▶ TASK: Scan the data below and work out how many of its lines contain the word "camera". Give only that number.

▶ DATA IN THIS EXERCISE:

***

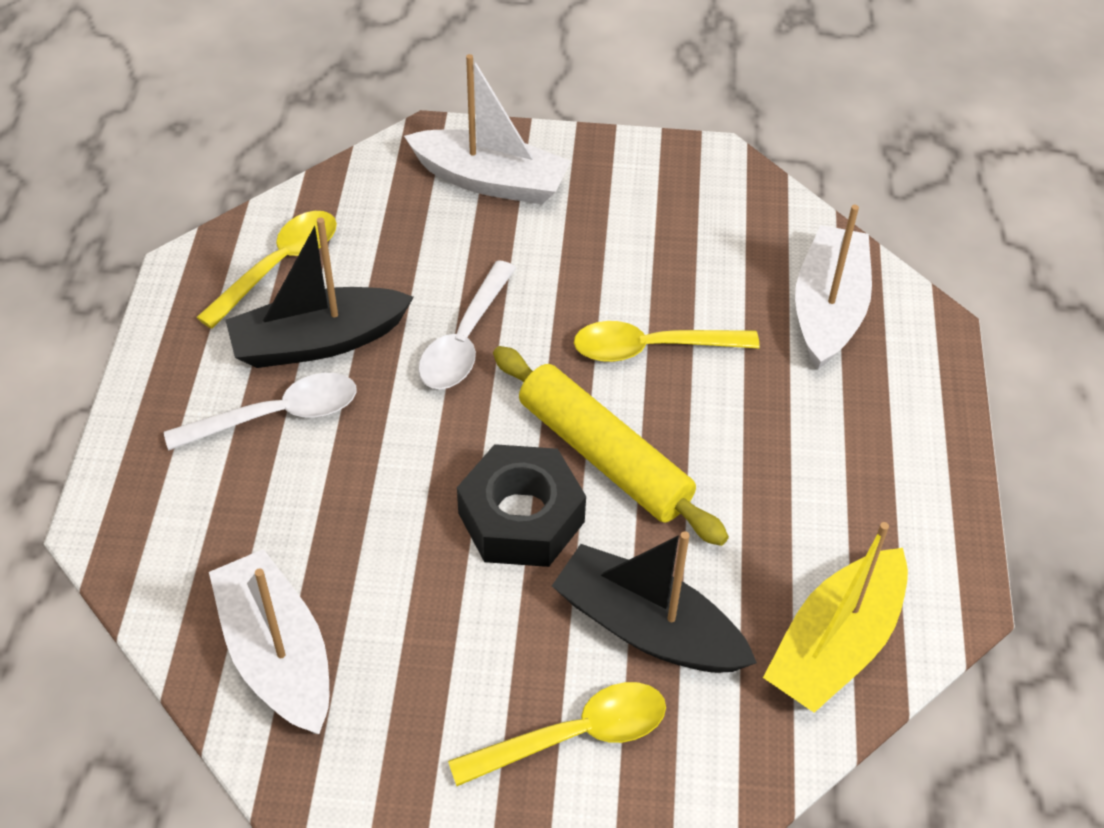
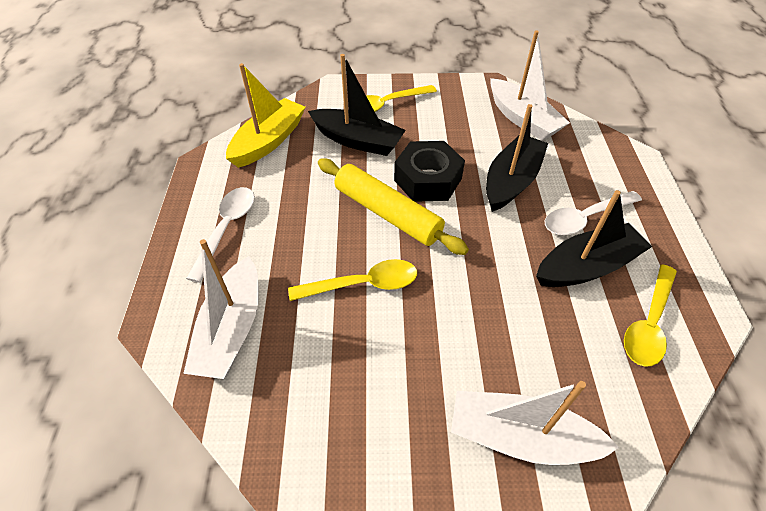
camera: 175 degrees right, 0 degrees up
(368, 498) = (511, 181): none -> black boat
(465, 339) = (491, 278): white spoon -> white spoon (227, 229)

***

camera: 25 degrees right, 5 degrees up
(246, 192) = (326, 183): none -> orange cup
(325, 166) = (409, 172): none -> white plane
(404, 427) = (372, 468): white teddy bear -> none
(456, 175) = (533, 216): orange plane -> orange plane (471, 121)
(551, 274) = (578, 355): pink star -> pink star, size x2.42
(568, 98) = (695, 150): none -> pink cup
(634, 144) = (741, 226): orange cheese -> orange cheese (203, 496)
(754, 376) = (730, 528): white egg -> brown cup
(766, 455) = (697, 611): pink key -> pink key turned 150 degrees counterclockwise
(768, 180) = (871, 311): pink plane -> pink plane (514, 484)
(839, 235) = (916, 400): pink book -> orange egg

***

▶ TASK ANSWER: 2